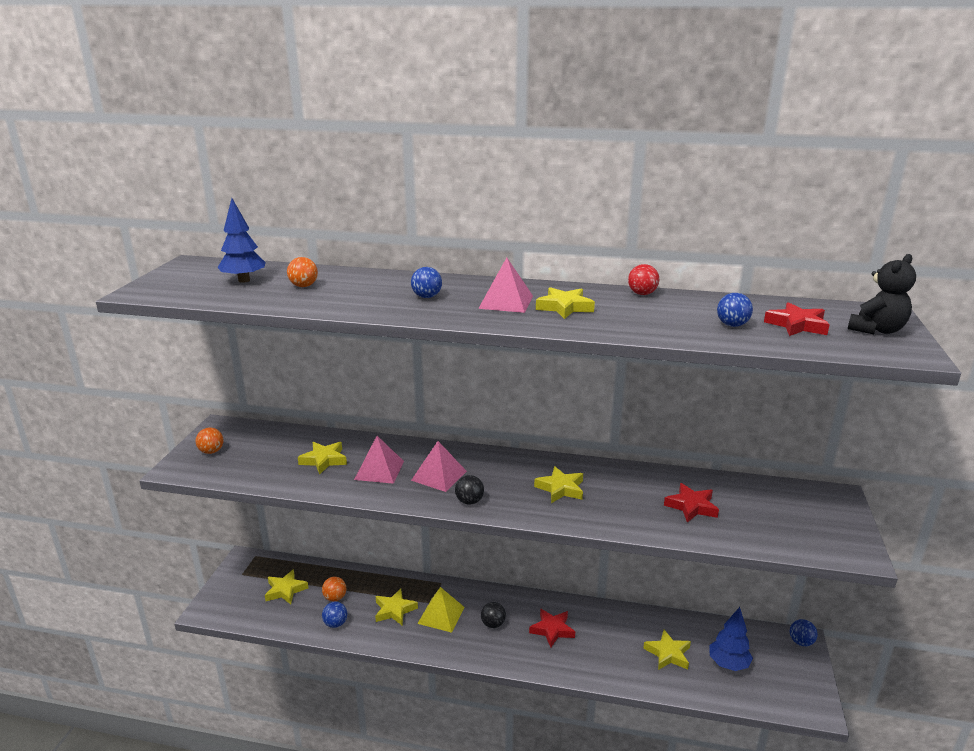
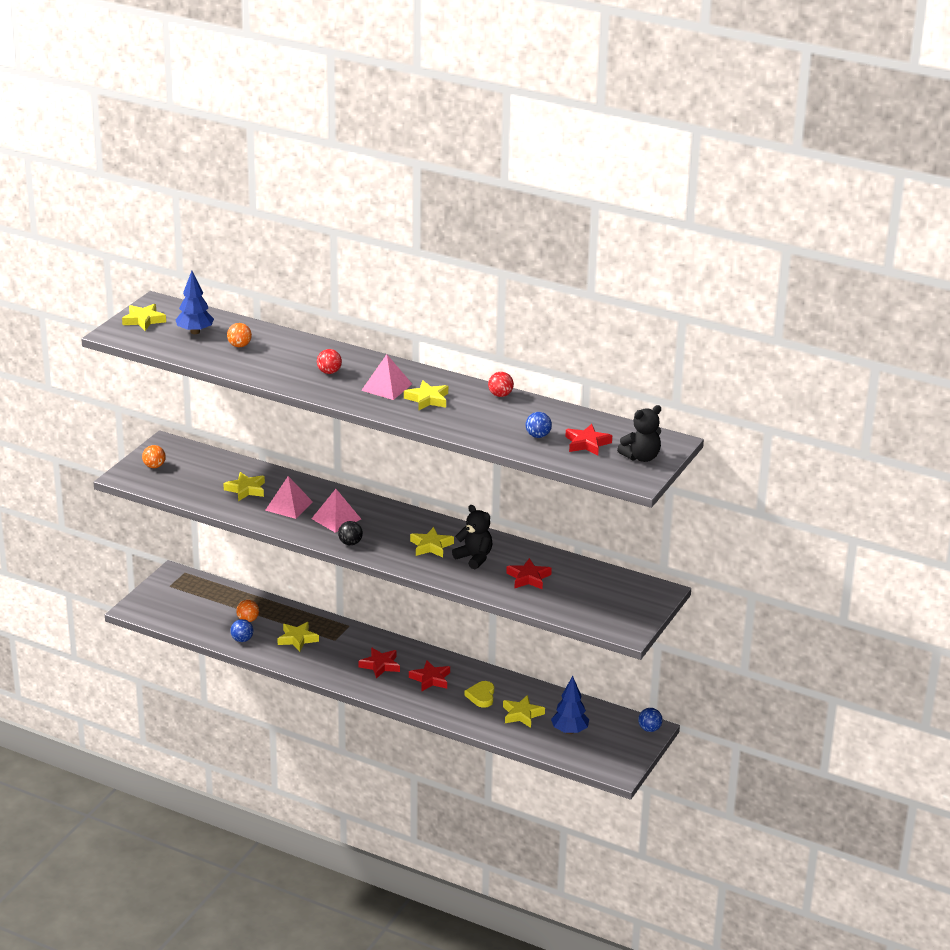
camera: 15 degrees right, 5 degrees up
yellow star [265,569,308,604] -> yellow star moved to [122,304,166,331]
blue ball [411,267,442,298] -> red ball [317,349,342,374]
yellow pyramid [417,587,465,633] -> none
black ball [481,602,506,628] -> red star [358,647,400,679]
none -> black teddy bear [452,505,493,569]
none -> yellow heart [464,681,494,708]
********************
Locate the word "none" in the records above, and return each line that has it.

▸ **Exercise output**:
yellow pyramid [417,587,465,633] -> none
none -> black teddy bear [452,505,493,569]
none -> yellow heart [464,681,494,708]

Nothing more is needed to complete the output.